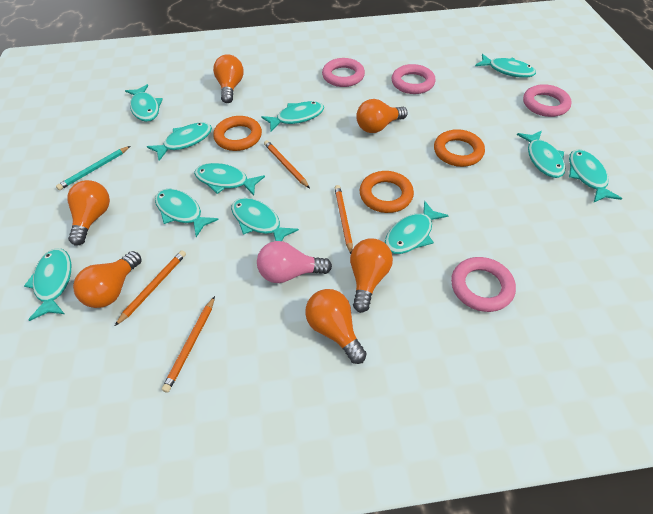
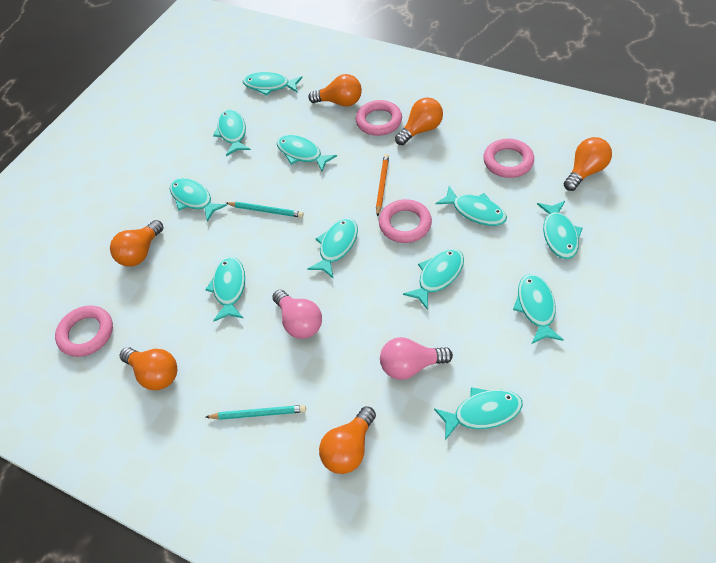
orange pencil: 4 -> 1
orange ring: 3 -> 0
pink light bulb: 1 -> 2
turquoise pencil: 1 -> 2

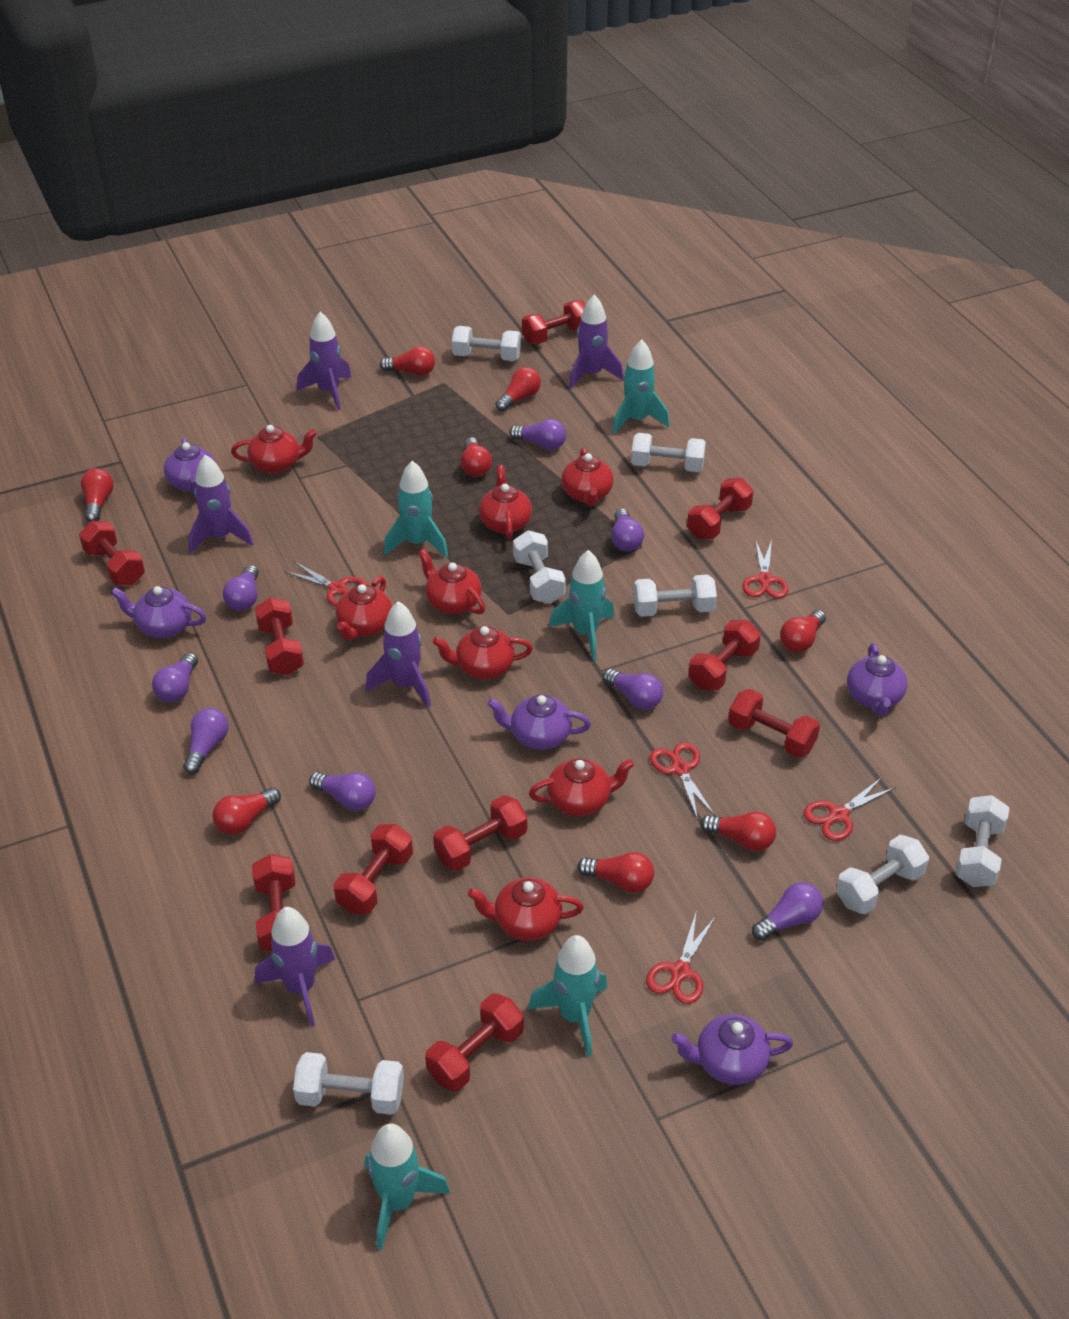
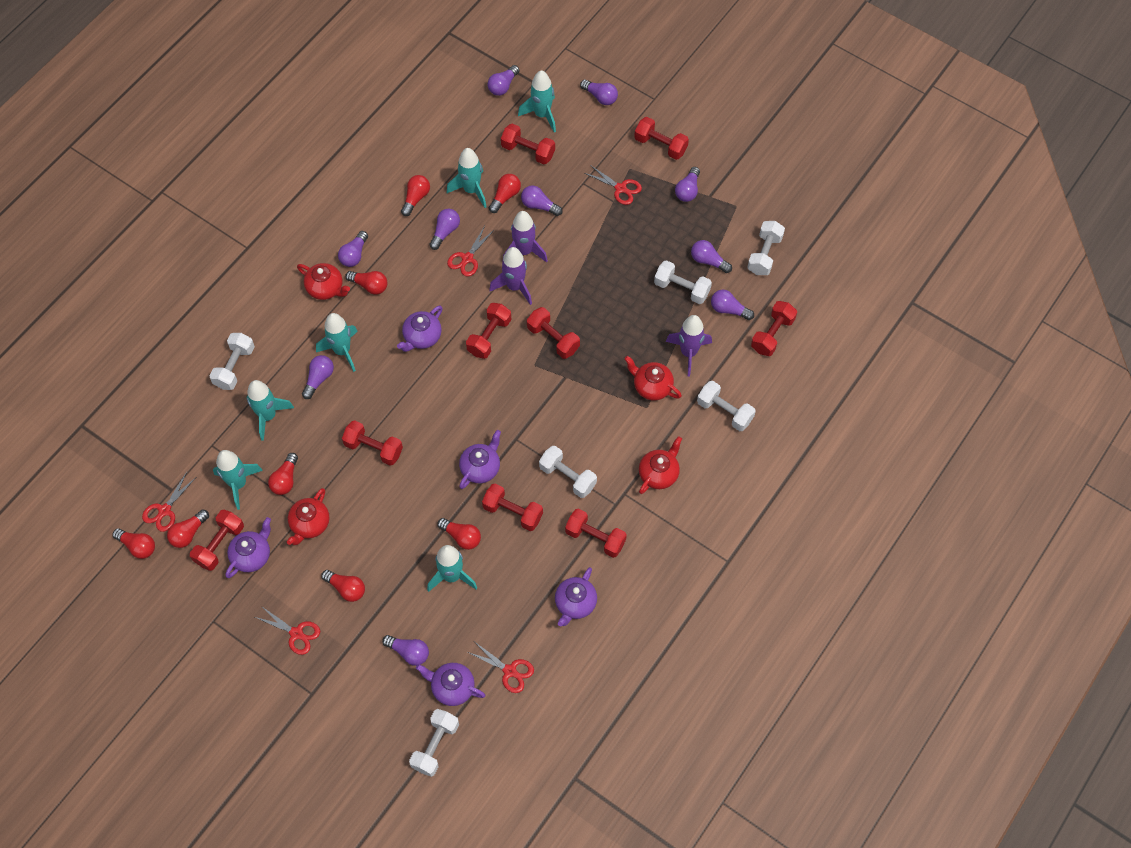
purple light bulb: 8 -> 10
purple rocket: 5 -> 3
red dumbbell: 10 -> 9
red teapot: 8 -> 4
turquoise rocket: 5 -> 6
white dumbbell: 7 -> 6

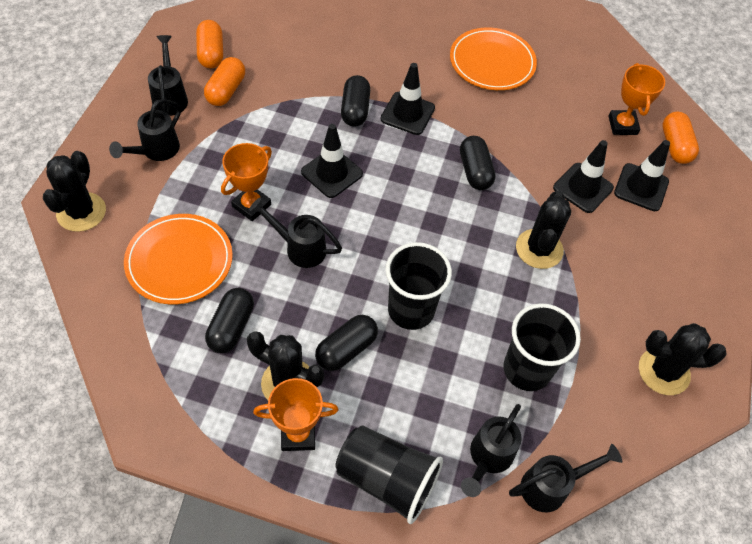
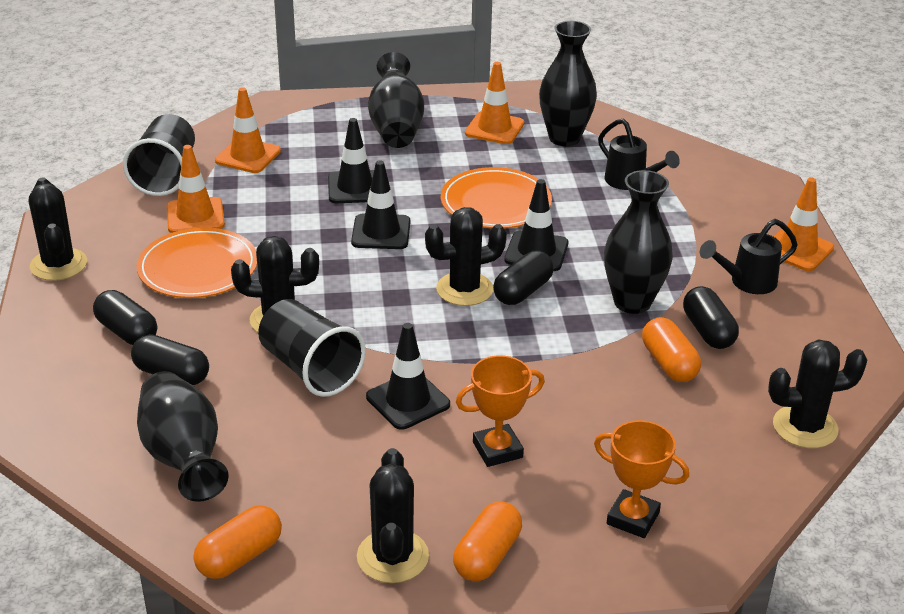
black cactus: 4 -> 5
black cup: 3 -> 2
black vase: 0 -> 4
black watering can: 5 -> 2
orange traffic cone: 0 -> 4
orange trophy: 3 -> 2

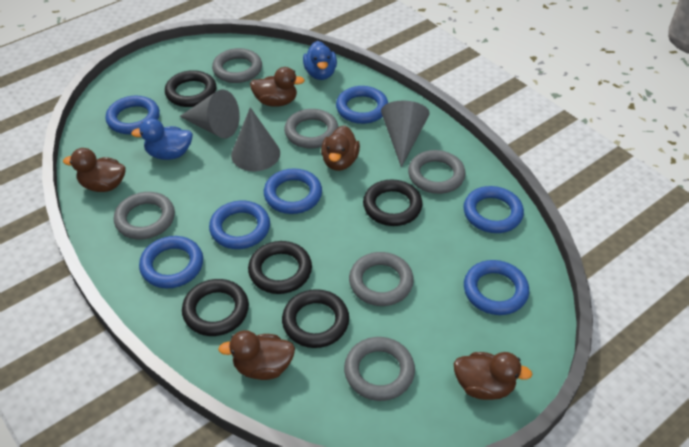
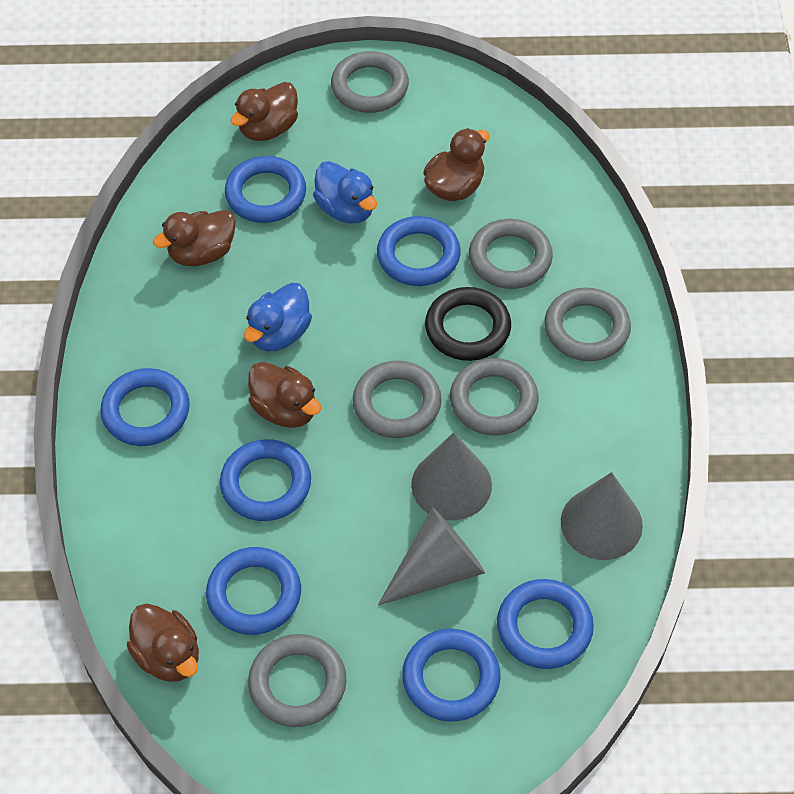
black ring: 5 -> 1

- **Your assignment**: Reproduce the entire listing above precisely, but keep the images out.

- **Task answer**:
orange pencil: 4 -> 1
orange ring: 3 -> 0
pink light bulb: 1 -> 2
turquoise pencil: 1 -> 2

purple light bulb: 8 -> 10
purple rocket: 5 -> 3
red dumbbell: 10 -> 9
red teapot: 8 -> 4
turquoise rocket: 5 -> 6
white dumbbell: 7 -> 6

black cactus: 4 -> 5
black cup: 3 -> 2
black vase: 0 -> 4
black watering can: 5 -> 2
orange traffic cone: 0 -> 4
orange trophy: 3 -> 2

black ring: 5 -> 1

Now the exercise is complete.